## Task instructions
Set down all of the data that follows word for word, without the images.

## Given data
**********
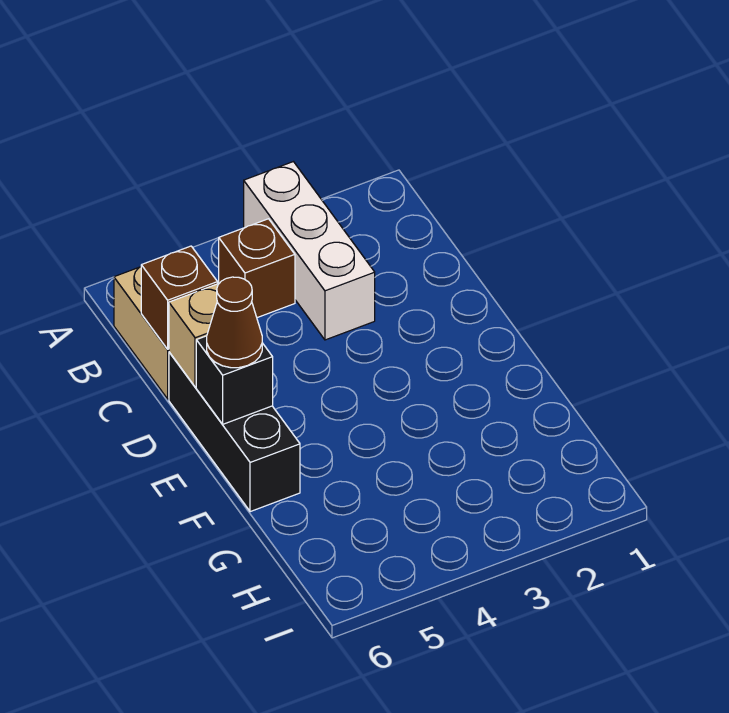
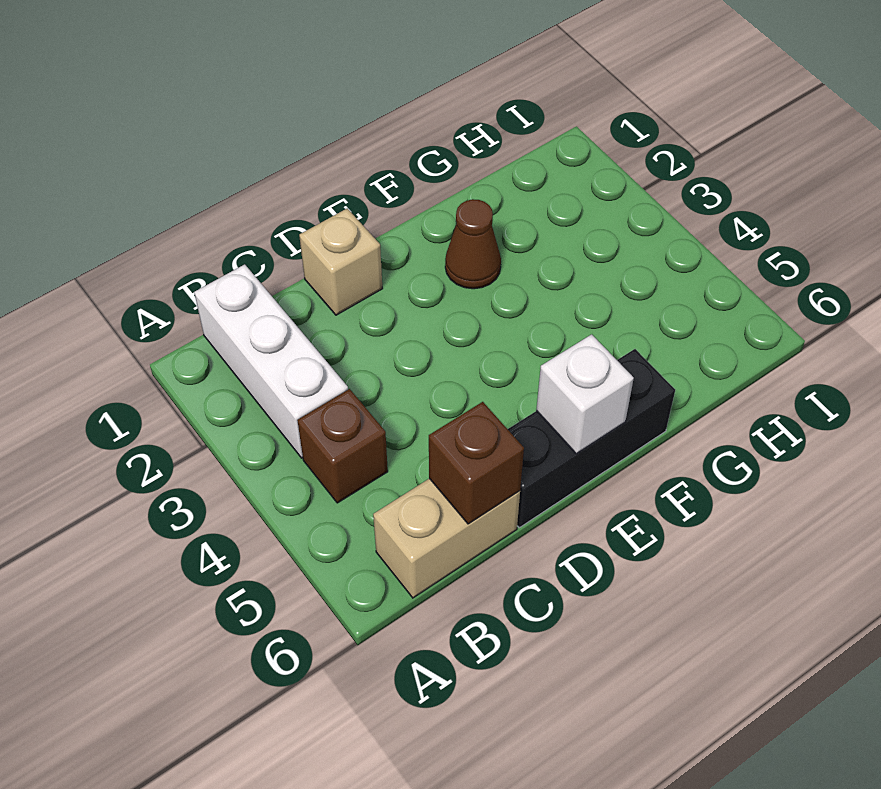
white brick A3:C3 level 1 -> white brick B1:B3 level 1
tan brick D6 level 2 -> tan brick D1 level 1
black brick E6 level 2 -> white brick E6 level 2
brown cone E6 level 3 -> brown cone F2 level 1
**********
## Solution for this exercise
white brick A3:C3 level 1 -> white brick B1:B3 level 1
tan brick D6 level 2 -> tan brick D1 level 1
black brick E6 level 2 -> white brick E6 level 2
brown cone E6 level 3 -> brown cone F2 level 1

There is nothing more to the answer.